**Your goal:** Without leaving out a single line, restate the entries below exactly.

..............................

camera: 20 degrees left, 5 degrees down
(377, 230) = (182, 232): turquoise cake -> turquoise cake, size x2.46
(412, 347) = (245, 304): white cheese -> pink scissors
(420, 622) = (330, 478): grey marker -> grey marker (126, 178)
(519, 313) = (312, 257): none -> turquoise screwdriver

..............................

**Answer space:**
camera: 20 degrees left, 5 degrees down
(377, 230) = (182, 232): turquoise cake -> turquoise cake, size x2.46
(412, 347) = (245, 304): white cheese -> pink scissors
(420, 622) = (330, 478): grey marker -> grey marker (126, 178)
(519, 313) = (312, 257): none -> turquoise screwdriver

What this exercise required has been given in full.